What the task requires: Everything in the records below from the line containing "U16: XNOR CD4077" through the line containing "C1: none -> 22uF (N9, N25)" is to be reproduced exactly, those two lines included; no picture is to be copied.
Segment Start: Provided records
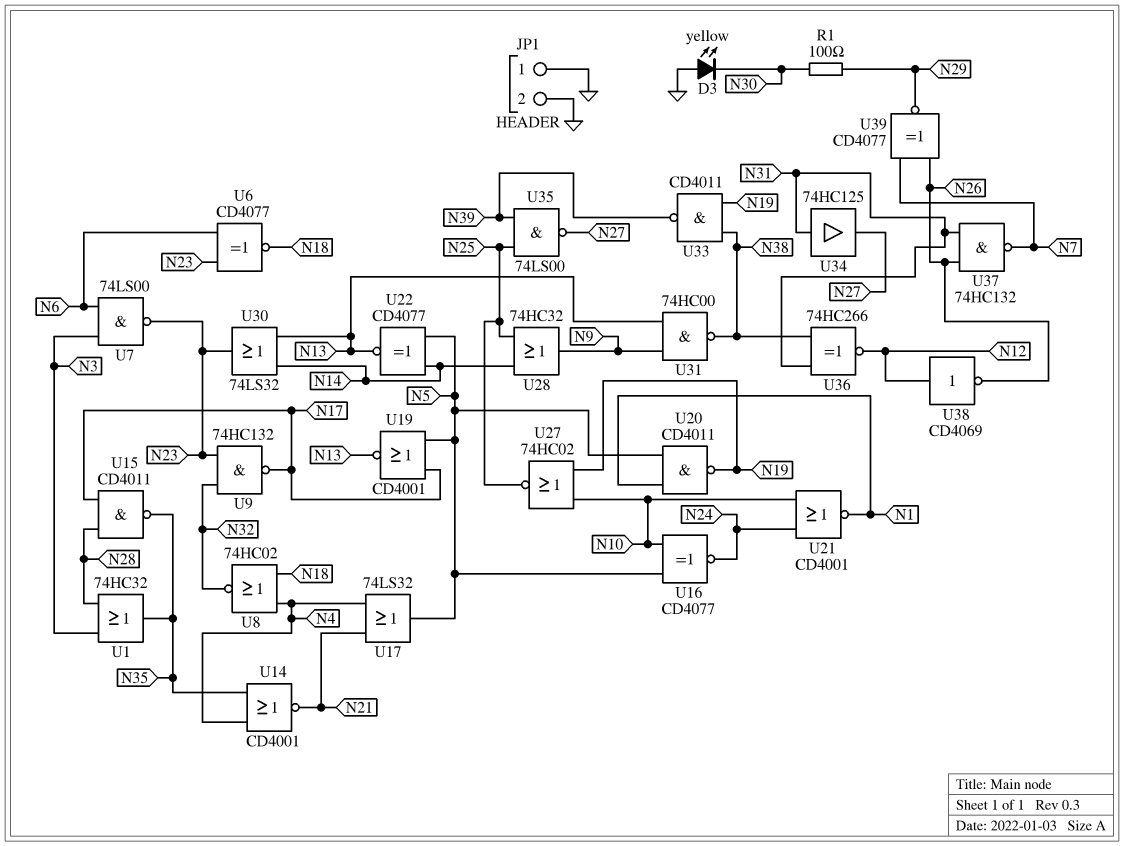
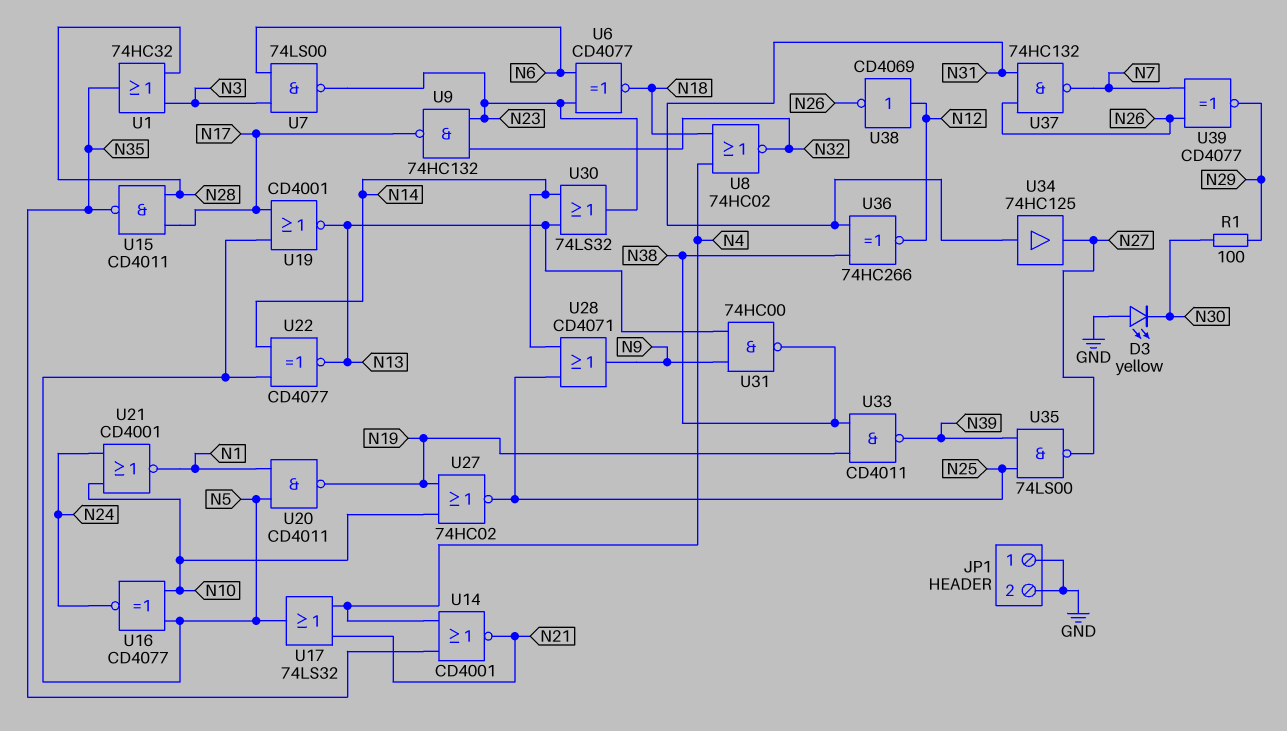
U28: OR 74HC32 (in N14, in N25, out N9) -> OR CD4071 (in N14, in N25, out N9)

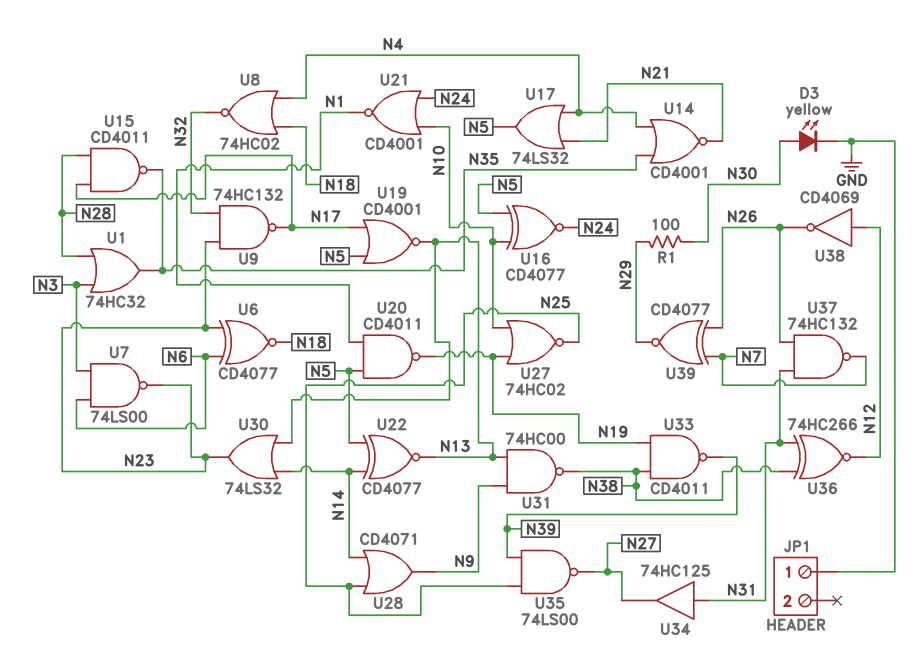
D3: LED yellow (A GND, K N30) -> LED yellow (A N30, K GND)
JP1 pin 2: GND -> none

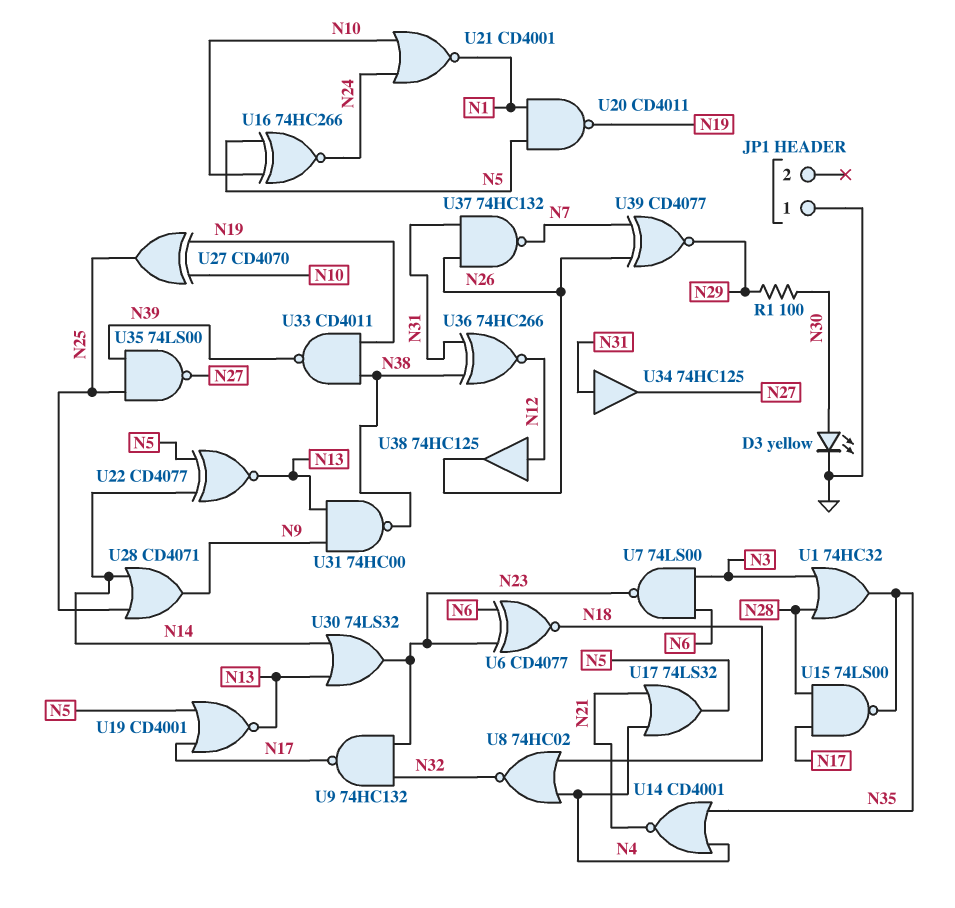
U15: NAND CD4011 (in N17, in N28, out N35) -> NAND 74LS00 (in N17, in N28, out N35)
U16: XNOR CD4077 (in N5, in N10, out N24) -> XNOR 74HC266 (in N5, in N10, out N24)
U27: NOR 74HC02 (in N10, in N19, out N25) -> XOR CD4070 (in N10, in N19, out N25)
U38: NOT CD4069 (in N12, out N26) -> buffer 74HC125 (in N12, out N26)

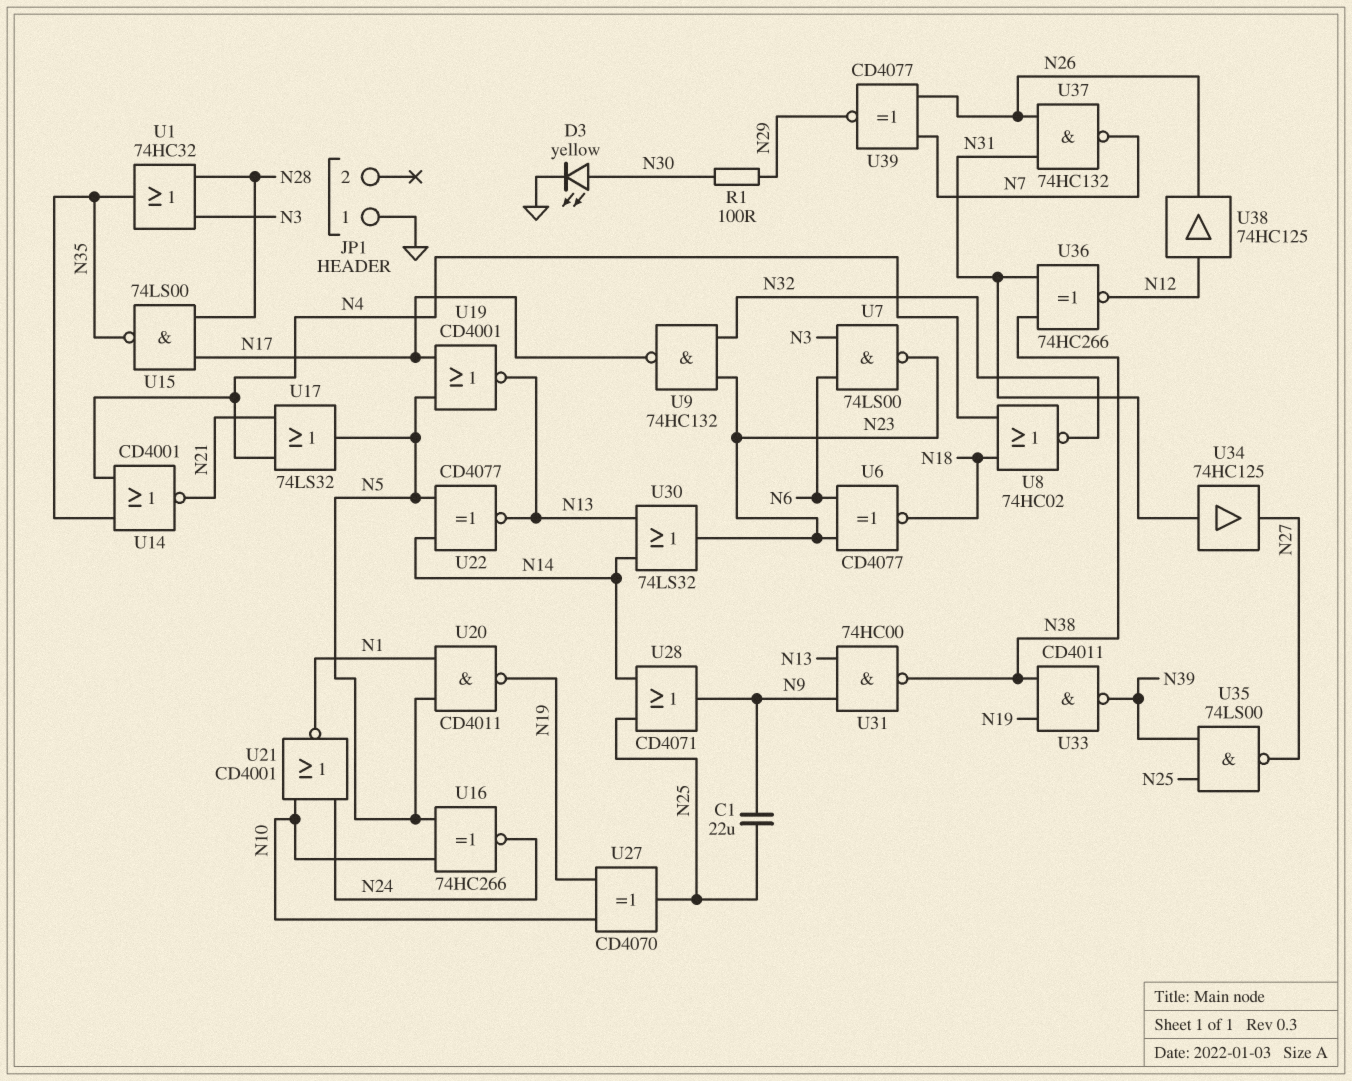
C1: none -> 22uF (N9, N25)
Segment End: Provided records
Segment Start: Provided records
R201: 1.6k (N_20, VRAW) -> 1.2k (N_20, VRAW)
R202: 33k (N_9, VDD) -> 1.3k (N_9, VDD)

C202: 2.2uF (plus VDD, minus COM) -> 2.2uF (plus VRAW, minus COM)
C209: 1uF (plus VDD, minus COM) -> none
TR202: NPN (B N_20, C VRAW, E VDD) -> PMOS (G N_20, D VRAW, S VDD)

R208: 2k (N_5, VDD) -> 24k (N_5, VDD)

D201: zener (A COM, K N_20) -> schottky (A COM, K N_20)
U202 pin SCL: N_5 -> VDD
Segment End: Provided records
Output of the exercise:
U16: XNOR CD4077 (in N5, in N10, out N24) -> XNOR 74HC266 (in N5, in N10, out N24)
U27: NOR 74HC02 (in N10, in N19, out N25) -> XOR CD4070 (in N10, in N19, out N25)
U38: NOT CD4069 (in N12, out N26) -> buffer 74HC125 (in N12, out N26)

C1: none -> 22uF (N9, N25)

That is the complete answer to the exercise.